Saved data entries
☆ ☆ ☆

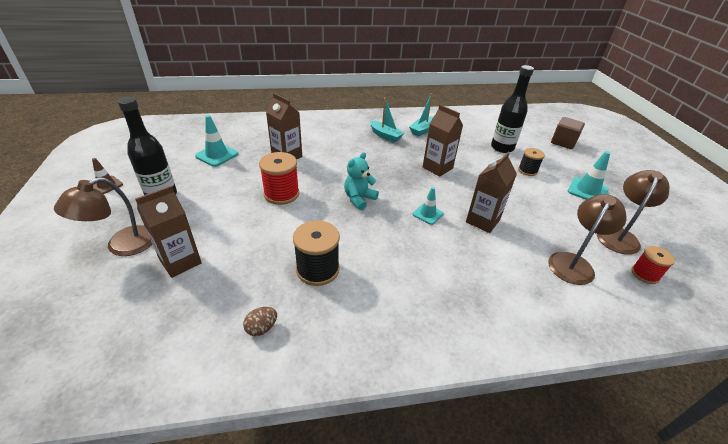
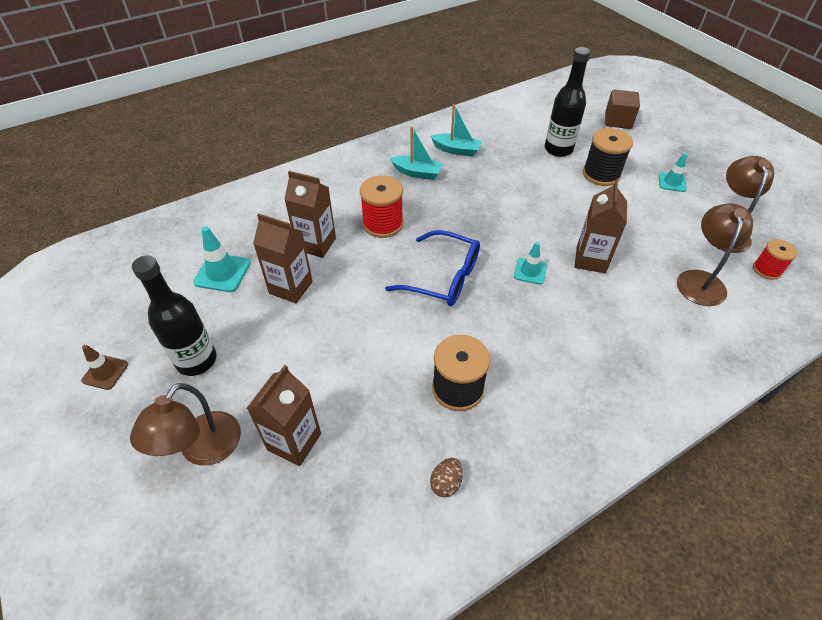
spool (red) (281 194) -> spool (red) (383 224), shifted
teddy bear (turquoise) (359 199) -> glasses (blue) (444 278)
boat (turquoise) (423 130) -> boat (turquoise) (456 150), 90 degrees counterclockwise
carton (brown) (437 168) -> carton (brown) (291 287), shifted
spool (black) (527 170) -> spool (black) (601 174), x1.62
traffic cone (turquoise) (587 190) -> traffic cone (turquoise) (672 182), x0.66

☆ ☆ ☆

What to produce:
Of the lines above, show those in which "spool" appears.

Expected output:
spool (red) (281 194) -> spool (red) (383 224), shifted
spool (black) (527 170) -> spool (black) (601 174), x1.62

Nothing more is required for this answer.